AIM OF THE EXERCISE:
Return the tail of the records exactly, starting from the line containing "U3 pin IA: MA -> U2/PB0" and ending with the final line.

RECORDS FOR PROCESSING:
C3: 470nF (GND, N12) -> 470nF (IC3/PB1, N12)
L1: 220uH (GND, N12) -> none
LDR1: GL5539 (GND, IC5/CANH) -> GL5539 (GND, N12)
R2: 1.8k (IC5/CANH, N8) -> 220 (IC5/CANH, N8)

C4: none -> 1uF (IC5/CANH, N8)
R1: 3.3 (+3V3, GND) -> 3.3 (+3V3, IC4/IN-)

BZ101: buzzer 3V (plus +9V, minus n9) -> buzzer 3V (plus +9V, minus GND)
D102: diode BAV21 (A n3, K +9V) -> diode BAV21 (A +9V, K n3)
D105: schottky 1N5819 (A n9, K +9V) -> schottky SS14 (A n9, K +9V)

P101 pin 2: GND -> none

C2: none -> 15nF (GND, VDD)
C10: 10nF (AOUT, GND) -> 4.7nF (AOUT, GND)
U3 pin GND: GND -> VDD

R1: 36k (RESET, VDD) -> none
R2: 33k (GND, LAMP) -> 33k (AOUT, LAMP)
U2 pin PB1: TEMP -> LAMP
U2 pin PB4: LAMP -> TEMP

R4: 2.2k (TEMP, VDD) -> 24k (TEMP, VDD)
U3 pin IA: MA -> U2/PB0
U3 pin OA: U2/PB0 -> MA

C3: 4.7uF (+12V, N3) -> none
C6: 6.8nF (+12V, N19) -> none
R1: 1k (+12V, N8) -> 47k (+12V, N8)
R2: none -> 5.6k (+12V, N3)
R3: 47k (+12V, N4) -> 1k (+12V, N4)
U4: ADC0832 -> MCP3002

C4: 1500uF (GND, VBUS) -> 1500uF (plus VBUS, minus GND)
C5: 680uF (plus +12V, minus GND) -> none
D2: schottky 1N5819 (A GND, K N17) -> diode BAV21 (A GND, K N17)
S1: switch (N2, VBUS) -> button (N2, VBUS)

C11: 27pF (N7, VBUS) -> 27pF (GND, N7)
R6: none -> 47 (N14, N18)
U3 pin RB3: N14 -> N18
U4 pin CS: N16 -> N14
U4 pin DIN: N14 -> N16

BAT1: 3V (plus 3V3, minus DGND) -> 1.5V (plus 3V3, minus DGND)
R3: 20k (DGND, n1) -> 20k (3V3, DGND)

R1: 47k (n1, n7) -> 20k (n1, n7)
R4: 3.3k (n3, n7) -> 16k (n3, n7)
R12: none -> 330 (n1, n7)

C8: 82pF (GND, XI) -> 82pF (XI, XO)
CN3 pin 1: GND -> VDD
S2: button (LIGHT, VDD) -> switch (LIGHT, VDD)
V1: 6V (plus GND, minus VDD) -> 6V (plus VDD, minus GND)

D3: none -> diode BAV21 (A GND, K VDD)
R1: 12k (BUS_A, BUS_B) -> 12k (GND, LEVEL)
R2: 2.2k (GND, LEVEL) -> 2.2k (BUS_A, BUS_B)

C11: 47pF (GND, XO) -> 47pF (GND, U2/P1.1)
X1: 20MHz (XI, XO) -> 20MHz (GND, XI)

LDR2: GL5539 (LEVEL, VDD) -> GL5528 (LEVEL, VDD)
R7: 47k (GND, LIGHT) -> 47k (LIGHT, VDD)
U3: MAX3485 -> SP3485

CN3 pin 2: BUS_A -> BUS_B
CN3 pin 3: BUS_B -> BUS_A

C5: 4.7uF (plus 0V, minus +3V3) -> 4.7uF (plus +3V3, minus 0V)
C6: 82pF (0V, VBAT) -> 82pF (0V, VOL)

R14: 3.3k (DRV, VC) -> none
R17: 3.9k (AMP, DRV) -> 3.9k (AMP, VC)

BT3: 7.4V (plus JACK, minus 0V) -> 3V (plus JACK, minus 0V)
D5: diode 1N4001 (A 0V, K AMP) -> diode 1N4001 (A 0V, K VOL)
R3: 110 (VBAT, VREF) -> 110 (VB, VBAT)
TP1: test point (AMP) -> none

RESULT OF THE EXERCISE:
U3 pin IA: MA -> U2/PB0
U3 pin OA: U2/PB0 -> MA

C3: 4.7uF (+12V, N3) -> none
C6: 6.8nF (+12V, N19) -> none
R1: 1k (+12V, N8) -> 47k (+12V, N8)
R2: none -> 5.6k (+12V, N3)
R3: 47k (+12V, N4) -> 1k (+12V, N4)
U4: ADC0832 -> MCP3002

C4: 1500uF (GND, VBUS) -> 1500uF (plus VBUS, minus GND)
C5: 680uF (plus +12V, minus GND) -> none
D2: schottky 1N5819 (A GND, K N17) -> diode BAV21 (A GND, K N17)
S1: switch (N2, VBUS) -> button (N2, VBUS)

C11: 27pF (N7, VBUS) -> 27pF (GND, N7)
R6: none -> 47 (N14, N18)
U3 pin RB3: N14 -> N18
U4 pin CS: N16 -> N14
U4 pin DIN: N14 -> N16

BAT1: 3V (plus 3V3, minus DGND) -> 1.5V (plus 3V3, minus DGND)
R3: 20k (DGND, n1) -> 20k (3V3, DGND)

R1: 47k (n1, n7) -> 20k (n1, n7)
R4: 3.3k (n3, n7) -> 16k (n3, n7)
R12: none -> 330 (n1, n7)

C8: 82pF (GND, XI) -> 82pF (XI, XO)
CN3 pin 1: GND -> VDD
S2: button (LIGHT, VDD) -> switch (LIGHT, VDD)
V1: 6V (plus GND, minus VDD) -> 6V (plus VDD, minus GND)

D3: none -> diode BAV21 (A GND, K VDD)
R1: 12k (BUS_A, BUS_B) -> 12k (GND, LEVEL)
R2: 2.2k (GND, LEVEL) -> 2.2k (BUS_A, BUS_B)

C11: 47pF (GND, XO) -> 47pF (GND, U2/P1.1)
X1: 20MHz (XI, XO) -> 20MHz (GND, XI)

LDR2: GL5539 (LEVEL, VDD) -> GL5528 (LEVEL, VDD)
R7: 47k (GND, LIGHT) -> 47k (LIGHT, VDD)
U3: MAX3485 -> SP3485

CN3 pin 2: BUS_A -> BUS_B
CN3 pin 3: BUS_B -> BUS_A

C5: 4.7uF (plus 0V, minus +3V3) -> 4.7uF (plus +3V3, minus 0V)
C6: 82pF (0V, VBAT) -> 82pF (0V, VOL)

R14: 3.3k (DRV, VC) -> none
R17: 3.9k (AMP, DRV) -> 3.9k (AMP, VC)

BT3: 7.4V (plus JACK, minus 0V) -> 3V (plus JACK, minus 0V)
D5: diode 1N4001 (A 0V, K AMP) -> diode 1N4001 (A 0V, K VOL)
R3: 110 (VBAT, VREF) -> 110 (VB, VBAT)
TP1: test point (AMP) -> none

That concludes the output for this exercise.